(Records)
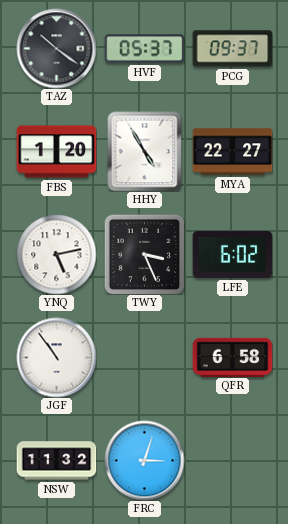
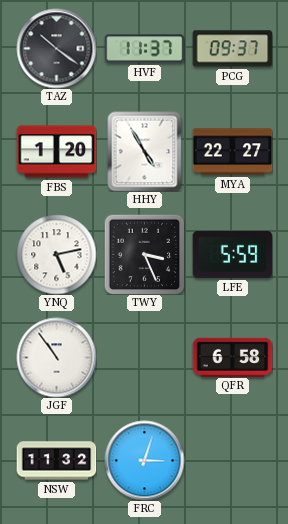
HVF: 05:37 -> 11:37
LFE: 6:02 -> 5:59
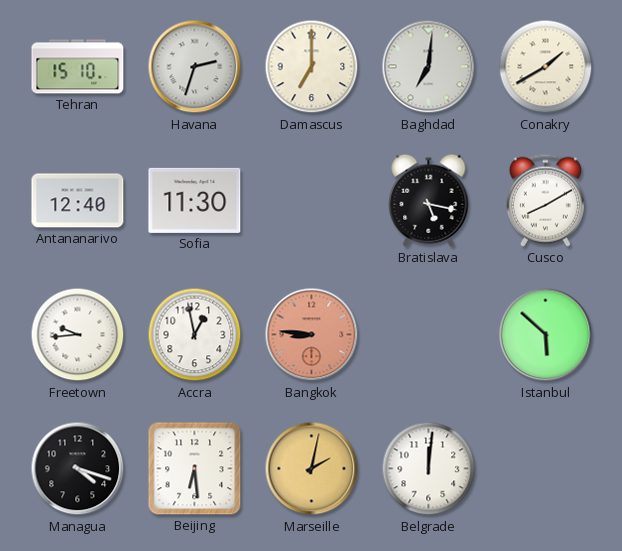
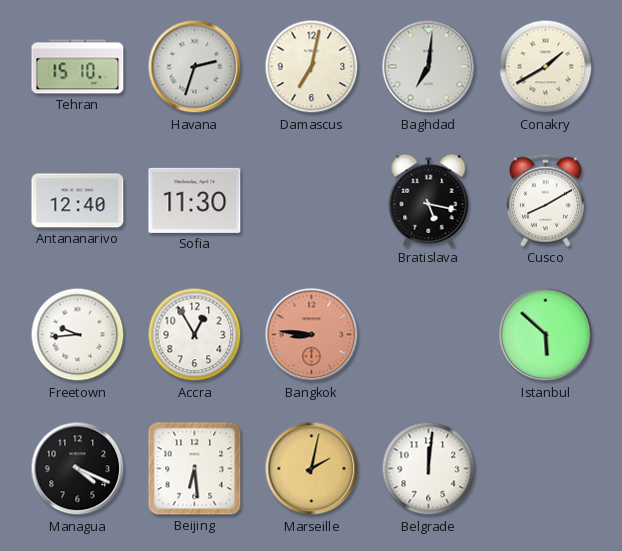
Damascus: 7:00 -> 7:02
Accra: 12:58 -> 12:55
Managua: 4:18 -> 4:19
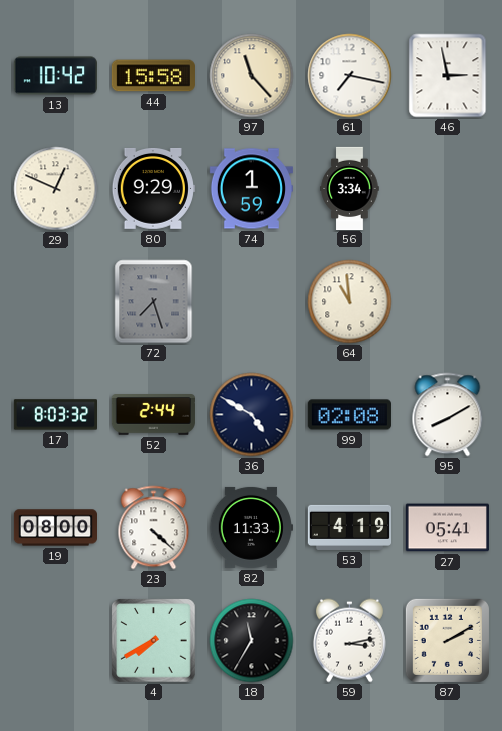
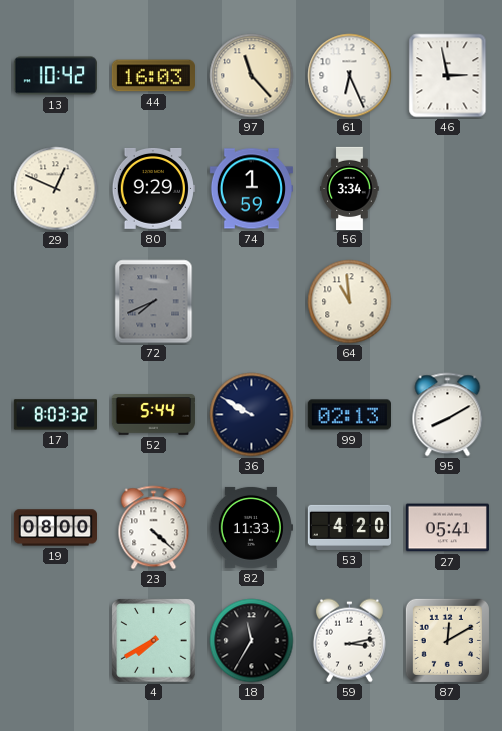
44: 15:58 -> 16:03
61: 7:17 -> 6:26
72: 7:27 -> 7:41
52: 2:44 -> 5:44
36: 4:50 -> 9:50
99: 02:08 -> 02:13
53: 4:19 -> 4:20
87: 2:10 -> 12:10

◆ WORK TO BE COMPLETED ◆
Format every line of the items above as a JSON list of strings, one string per line, with blank lines omitted. Leave the picture lines out of the list.

◆ EXERCISE SOLUTION ◆
[
  "HVF: 05:37 -> 11:37",
  "LFE: 6:02 -> 5:59",
  "Damascus: 7:00 -> 7:02",
  "Accra: 12:58 -> 12:55",
  "Managua: 4:18 -> 4:19",
  "44: 15:58 -> 16:03",
  "61: 7:17 -> 6:26",
  "72: 7:27 -> 7:41",
  "52: 2:44 -> 5:44",
  "36: 4:50 -> 9:50",
  "99: 02:08 -> 02:13",
  "53: 4:19 -> 4:20",
  "87: 2:10 -> 12:10"
]